• _Your objective_
For this listing, report how many lines contain the string "spinning", using only a number.

• _Material to process_

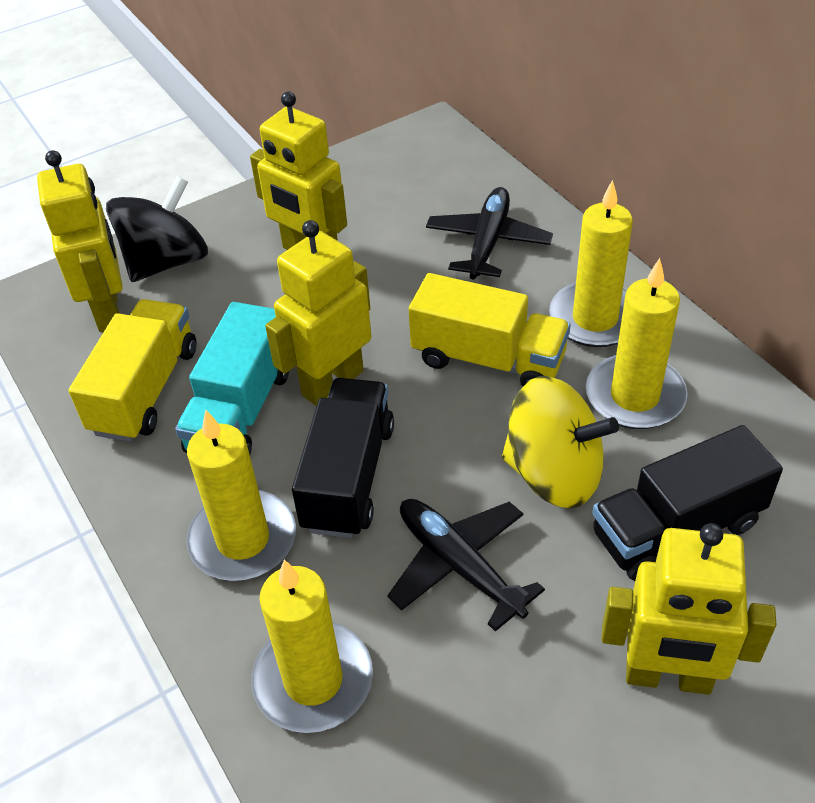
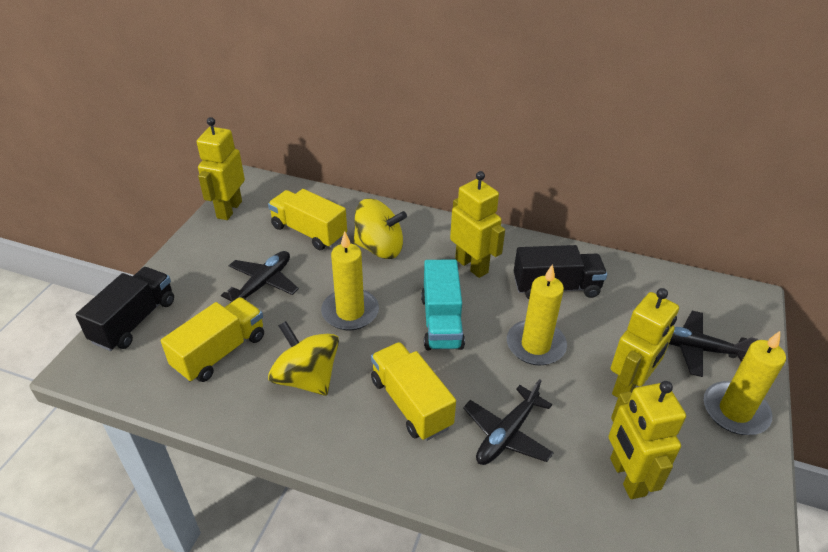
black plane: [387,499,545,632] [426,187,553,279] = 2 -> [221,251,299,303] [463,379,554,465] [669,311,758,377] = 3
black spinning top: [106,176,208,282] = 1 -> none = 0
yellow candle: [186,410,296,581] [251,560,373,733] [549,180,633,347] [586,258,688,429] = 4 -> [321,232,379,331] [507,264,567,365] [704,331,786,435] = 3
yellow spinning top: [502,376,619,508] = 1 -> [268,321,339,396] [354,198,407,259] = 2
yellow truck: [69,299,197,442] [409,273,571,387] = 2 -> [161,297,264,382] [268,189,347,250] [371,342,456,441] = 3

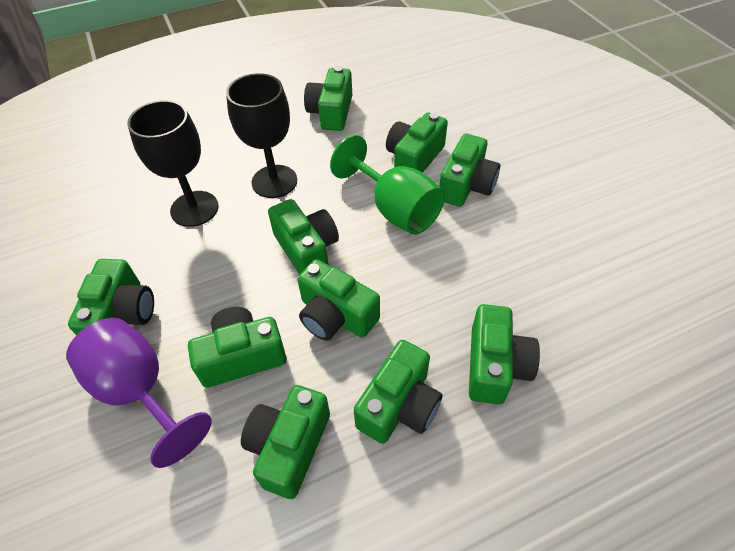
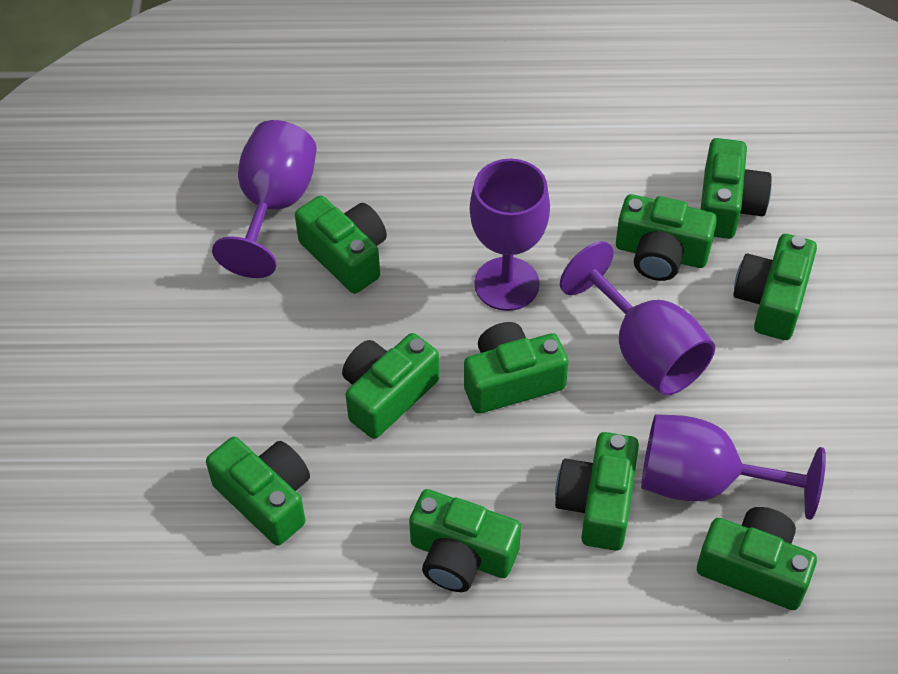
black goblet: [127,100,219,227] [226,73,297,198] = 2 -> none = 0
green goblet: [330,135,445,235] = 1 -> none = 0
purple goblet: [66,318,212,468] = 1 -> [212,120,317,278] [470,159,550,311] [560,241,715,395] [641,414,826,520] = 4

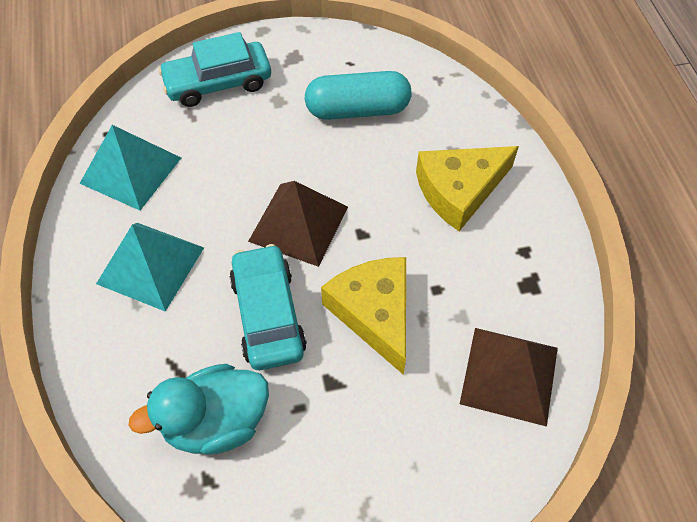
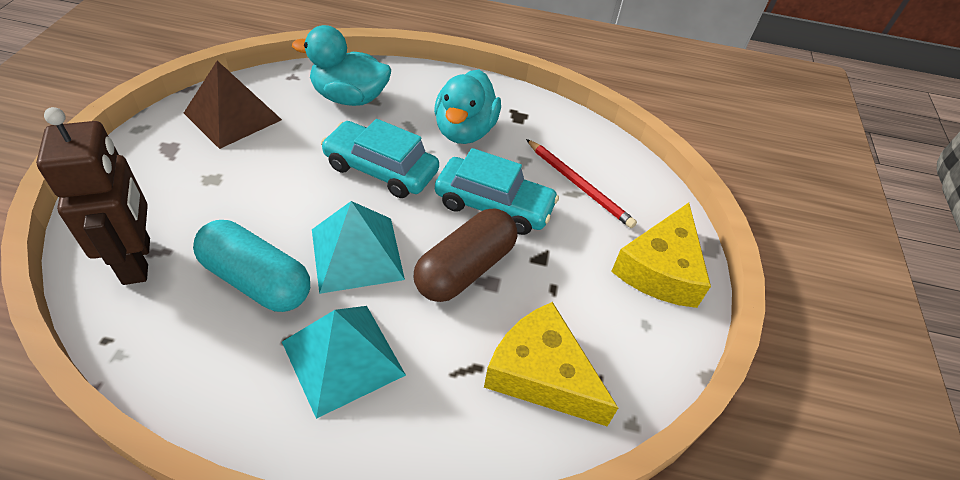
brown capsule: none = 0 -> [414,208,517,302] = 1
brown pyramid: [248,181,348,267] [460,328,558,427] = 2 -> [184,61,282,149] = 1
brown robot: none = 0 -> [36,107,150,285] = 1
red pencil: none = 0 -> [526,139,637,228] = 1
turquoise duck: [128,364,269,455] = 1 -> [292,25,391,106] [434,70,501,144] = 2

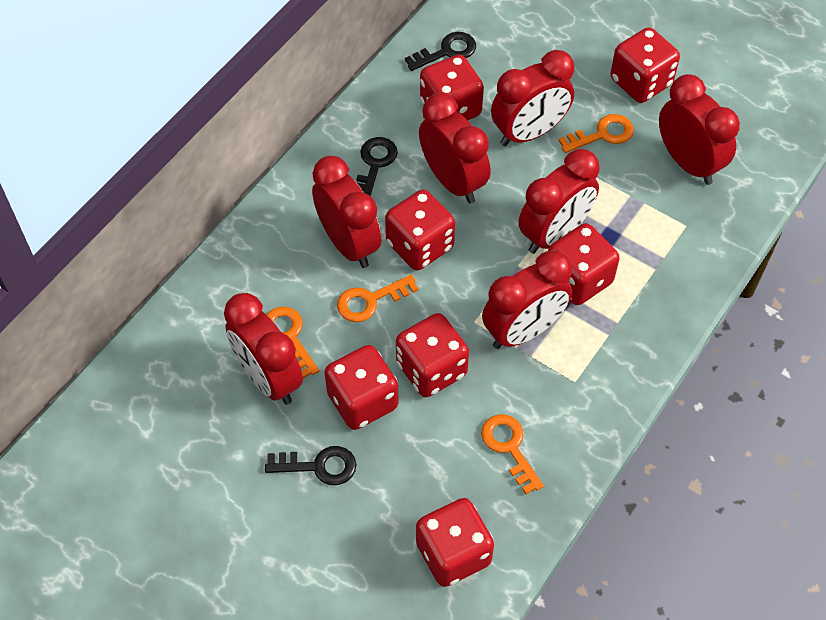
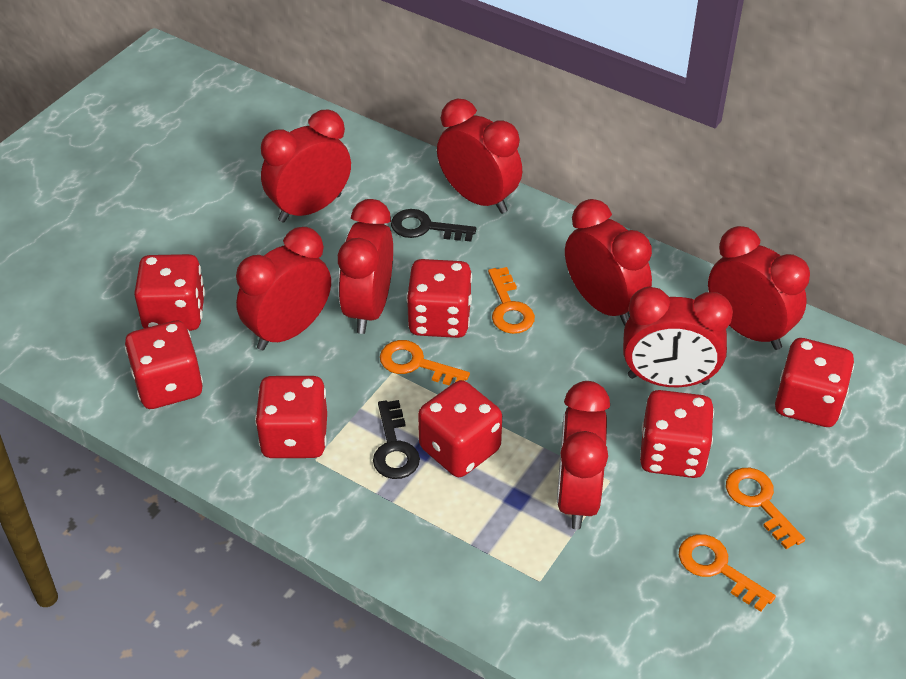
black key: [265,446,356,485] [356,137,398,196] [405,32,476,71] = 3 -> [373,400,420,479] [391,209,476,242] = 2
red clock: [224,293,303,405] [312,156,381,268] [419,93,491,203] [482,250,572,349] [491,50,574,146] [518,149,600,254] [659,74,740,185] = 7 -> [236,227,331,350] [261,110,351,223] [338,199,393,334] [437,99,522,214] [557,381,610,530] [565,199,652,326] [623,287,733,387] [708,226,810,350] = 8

• _Response to this task_
2